■ **Task statement**: Look below for the lines from the one with "(175, 186) = (261, 404): pink" to the one with "(287, 136) = (381, 203): none -> brown can", and copy exactly those lines, both ends included.
── Given records ──
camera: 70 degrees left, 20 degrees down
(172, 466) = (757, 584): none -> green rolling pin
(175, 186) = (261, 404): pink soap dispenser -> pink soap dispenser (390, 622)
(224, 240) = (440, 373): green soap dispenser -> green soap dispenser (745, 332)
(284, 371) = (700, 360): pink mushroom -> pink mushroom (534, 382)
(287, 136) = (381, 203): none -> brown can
───
── Given records ──
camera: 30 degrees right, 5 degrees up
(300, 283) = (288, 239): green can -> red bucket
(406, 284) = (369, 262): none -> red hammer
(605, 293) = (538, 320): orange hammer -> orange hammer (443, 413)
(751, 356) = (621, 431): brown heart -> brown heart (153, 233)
───
── Given records ──
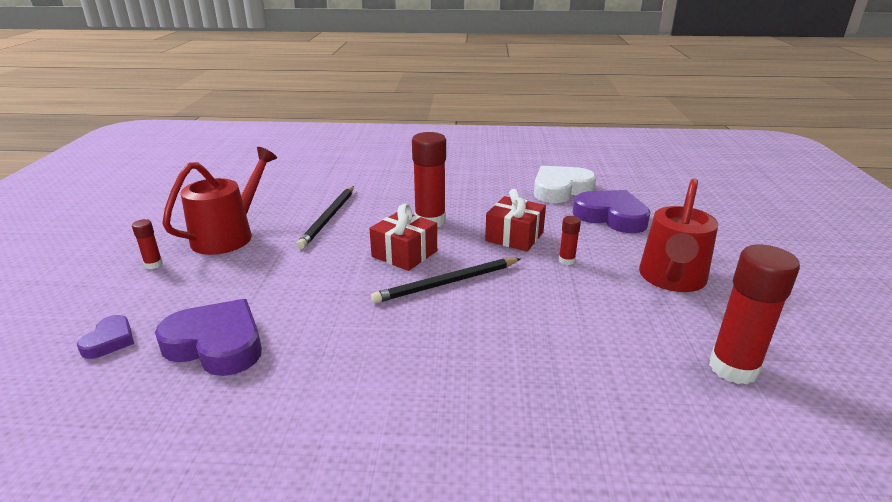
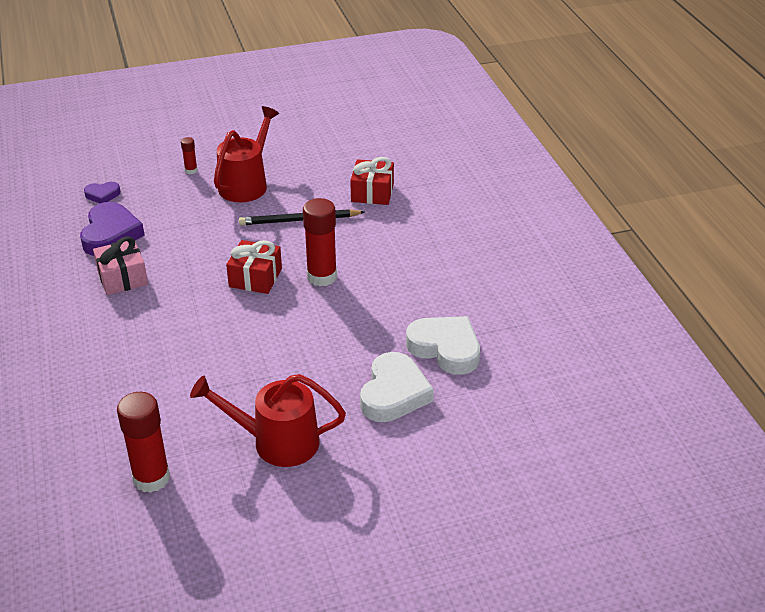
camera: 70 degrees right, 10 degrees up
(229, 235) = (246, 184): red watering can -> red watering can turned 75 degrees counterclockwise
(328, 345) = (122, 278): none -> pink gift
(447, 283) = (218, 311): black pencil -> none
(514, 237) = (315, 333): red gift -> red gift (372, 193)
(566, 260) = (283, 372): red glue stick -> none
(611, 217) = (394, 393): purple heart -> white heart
───
■ **Problem solution**:
(175, 186) = (261, 404): pink soap dispenser -> pink soap dispenser (390, 622)
(224, 240) = (440, 373): green soap dispenser -> green soap dispenser (745, 332)
(284, 371) = (700, 360): pink mushroom -> pink mushroom (534, 382)
(287, 136) = (381, 203): none -> brown can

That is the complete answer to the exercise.